Try it →
Go through the data line by line from the top, retyping each exactly, and end with the line that contains "(566, 229) = (479, 259): white".
↓
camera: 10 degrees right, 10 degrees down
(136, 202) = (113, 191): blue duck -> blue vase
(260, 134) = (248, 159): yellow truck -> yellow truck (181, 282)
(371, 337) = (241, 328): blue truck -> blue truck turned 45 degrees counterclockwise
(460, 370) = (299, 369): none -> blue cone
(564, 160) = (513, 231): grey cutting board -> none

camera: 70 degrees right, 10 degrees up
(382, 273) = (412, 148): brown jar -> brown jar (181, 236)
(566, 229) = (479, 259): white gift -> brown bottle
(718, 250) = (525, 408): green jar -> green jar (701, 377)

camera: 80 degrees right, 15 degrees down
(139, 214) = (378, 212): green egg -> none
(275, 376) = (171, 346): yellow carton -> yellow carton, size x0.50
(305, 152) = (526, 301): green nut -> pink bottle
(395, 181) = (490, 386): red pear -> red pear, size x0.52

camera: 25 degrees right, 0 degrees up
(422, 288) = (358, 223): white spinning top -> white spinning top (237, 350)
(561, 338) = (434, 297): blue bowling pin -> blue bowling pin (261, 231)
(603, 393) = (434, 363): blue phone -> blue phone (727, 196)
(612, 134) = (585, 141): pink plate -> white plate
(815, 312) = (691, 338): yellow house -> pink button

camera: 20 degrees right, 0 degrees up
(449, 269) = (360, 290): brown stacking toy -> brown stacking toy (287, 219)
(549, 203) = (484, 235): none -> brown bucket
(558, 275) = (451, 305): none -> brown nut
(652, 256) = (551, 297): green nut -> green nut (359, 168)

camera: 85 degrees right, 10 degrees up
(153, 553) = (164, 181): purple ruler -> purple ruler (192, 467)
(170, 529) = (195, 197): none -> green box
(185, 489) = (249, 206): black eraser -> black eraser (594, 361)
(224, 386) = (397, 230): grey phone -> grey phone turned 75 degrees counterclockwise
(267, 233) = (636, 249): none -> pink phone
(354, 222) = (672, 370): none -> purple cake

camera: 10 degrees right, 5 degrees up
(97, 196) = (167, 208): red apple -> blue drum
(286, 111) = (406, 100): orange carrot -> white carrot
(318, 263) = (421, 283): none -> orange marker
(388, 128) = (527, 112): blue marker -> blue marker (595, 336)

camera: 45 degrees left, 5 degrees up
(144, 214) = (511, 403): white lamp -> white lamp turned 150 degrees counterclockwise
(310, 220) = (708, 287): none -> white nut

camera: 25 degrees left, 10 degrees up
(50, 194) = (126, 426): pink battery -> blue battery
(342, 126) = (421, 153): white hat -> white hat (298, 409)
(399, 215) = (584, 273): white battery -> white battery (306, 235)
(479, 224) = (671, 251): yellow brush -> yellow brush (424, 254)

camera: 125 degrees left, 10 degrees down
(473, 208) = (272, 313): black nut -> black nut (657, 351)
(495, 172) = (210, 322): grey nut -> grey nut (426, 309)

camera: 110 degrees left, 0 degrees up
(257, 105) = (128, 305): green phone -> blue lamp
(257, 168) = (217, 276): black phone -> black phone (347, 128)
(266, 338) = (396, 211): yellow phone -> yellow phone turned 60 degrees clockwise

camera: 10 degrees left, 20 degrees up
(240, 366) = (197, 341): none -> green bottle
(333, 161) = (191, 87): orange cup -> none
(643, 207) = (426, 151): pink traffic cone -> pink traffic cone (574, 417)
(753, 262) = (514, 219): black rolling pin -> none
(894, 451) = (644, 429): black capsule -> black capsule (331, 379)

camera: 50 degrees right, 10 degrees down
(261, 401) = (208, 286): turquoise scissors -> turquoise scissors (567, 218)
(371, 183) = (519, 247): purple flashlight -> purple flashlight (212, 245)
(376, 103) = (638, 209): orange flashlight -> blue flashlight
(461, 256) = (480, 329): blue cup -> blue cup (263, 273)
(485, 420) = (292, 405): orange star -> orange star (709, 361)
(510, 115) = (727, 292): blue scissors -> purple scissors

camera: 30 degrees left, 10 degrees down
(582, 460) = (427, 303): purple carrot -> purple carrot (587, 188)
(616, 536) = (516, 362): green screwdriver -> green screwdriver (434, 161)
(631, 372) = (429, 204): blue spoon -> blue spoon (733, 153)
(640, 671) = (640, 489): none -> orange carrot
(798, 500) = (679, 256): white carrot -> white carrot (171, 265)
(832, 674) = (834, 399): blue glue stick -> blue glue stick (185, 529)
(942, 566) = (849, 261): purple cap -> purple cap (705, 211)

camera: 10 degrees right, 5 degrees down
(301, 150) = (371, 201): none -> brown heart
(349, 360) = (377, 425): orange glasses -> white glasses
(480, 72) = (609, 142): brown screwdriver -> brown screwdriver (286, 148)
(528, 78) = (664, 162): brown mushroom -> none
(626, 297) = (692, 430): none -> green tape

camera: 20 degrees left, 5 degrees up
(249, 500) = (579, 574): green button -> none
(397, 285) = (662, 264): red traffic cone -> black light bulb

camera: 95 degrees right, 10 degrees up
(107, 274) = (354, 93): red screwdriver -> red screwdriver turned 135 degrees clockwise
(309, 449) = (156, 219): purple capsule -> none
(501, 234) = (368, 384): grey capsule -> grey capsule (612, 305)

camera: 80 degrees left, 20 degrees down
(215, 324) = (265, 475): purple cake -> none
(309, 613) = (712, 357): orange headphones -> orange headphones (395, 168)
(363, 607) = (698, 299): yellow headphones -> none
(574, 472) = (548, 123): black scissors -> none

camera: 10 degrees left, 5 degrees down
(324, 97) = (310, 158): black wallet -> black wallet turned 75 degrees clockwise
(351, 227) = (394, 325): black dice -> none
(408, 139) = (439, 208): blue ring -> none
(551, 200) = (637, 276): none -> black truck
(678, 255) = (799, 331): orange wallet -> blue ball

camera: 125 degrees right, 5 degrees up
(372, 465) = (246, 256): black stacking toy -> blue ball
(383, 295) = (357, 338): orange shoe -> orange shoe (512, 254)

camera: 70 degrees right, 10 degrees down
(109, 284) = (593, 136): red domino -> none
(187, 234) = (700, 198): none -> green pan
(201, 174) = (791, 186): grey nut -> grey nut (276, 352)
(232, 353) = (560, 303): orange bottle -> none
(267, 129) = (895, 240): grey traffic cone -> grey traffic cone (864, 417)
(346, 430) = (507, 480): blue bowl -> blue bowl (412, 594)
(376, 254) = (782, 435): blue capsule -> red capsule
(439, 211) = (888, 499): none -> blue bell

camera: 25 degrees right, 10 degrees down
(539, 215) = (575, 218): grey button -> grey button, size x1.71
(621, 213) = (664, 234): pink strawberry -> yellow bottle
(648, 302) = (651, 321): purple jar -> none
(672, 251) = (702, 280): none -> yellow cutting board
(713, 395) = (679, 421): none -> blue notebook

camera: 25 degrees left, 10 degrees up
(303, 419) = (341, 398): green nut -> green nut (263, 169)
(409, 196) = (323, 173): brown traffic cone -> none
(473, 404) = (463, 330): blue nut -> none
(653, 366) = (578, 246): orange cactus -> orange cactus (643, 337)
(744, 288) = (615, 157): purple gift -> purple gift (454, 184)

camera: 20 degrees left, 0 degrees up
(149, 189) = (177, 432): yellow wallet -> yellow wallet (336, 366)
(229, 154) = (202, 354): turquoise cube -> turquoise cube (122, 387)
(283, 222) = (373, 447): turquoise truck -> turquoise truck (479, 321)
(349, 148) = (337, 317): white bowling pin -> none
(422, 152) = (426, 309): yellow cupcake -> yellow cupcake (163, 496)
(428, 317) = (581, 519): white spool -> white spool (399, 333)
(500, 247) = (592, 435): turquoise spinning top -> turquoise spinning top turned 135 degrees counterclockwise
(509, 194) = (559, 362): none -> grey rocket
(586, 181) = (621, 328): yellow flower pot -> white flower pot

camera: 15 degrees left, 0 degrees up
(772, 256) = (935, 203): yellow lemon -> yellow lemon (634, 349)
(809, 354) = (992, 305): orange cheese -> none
↑
Written response →
camera: 10 degrees right, 10 degrees down
(136, 202) = (113, 191): blue duck -> blue vase
(260, 134) = (248, 159): yellow truck -> yellow truck (181, 282)
(371, 337) = (241, 328): blue truck -> blue truck turned 45 degrees counterclockwise
(460, 370) = (299, 369): none -> blue cone
(564, 160) = (513, 231): grey cutting board -> none

camera: 70 degrees right, 10 degrees up
(382, 273) = (412, 148): brown jar -> brown jar (181, 236)
(566, 229) = (479, 259): white gift -> brown bottle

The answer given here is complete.